* _Exercise prompt_:
Please collect every line from the entries below that contains the word "with", treating uppercase and lowercase letters as different.

┄┄┄┄┄┄

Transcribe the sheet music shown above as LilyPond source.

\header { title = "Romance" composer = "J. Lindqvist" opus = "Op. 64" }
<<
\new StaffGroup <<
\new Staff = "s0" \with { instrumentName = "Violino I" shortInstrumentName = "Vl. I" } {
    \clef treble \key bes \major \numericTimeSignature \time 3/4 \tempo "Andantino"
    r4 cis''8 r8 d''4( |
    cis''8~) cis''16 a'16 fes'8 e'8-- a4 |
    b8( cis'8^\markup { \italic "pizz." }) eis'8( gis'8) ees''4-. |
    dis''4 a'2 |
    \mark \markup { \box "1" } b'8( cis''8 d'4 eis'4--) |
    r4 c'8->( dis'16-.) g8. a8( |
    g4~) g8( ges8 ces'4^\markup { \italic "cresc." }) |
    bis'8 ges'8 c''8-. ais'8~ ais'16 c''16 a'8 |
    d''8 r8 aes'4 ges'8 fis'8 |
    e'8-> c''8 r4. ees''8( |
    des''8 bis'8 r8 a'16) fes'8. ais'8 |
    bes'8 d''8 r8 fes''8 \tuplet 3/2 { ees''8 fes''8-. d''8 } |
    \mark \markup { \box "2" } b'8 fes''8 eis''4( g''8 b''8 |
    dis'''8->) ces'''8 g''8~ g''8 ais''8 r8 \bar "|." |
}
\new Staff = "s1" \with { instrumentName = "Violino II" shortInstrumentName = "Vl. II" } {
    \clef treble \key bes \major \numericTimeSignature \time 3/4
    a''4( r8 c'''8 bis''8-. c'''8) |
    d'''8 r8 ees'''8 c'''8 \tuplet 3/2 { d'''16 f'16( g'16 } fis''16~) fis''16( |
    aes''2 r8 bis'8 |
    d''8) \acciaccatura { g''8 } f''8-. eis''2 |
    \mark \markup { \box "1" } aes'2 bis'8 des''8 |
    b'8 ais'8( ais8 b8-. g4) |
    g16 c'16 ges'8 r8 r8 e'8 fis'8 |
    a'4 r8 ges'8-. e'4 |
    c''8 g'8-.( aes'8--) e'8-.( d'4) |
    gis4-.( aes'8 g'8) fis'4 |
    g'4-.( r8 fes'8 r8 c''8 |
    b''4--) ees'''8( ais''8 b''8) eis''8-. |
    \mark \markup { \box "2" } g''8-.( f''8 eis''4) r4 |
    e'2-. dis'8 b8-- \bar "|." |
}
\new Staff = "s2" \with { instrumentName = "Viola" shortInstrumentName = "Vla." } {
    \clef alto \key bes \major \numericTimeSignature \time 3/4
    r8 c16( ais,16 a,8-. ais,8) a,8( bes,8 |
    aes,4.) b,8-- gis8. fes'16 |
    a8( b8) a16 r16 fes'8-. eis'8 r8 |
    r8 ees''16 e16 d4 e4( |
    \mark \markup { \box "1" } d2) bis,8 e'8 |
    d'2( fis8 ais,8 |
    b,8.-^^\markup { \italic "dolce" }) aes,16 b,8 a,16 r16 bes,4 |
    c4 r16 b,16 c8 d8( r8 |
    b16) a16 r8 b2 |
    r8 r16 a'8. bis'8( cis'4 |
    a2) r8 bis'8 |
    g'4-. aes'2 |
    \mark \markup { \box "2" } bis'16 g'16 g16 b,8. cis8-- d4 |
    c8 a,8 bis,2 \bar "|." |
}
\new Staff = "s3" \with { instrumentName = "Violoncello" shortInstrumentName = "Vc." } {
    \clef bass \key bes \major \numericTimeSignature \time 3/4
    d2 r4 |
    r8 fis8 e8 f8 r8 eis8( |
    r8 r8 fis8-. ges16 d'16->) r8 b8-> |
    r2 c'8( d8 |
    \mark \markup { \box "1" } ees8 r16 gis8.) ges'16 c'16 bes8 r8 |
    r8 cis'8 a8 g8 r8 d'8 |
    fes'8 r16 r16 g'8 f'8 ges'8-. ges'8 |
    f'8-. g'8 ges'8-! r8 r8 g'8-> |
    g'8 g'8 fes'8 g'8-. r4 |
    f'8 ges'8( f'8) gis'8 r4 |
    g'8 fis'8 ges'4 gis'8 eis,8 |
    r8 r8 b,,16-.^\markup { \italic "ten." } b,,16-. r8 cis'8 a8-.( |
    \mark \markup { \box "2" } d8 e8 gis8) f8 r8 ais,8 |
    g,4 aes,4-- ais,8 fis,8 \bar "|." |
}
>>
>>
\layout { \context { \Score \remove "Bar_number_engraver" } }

┄┄┄┄┄┄

* _Response to the task_:
\new Staff = "s0" \with { instrumentName = "Violino I" shortInstrumentName = "Vl. I" } {
\new Staff = "s1" \with { instrumentName = "Violino II" shortInstrumentName = "Vl. II" } {
\new Staff = "s2" \with { instrumentName = "Viola" shortInstrumentName = "Vla." } {
\new Staff = "s3" \with { instrumentName = "Violoncello" shortInstrumentName = "Vc." } {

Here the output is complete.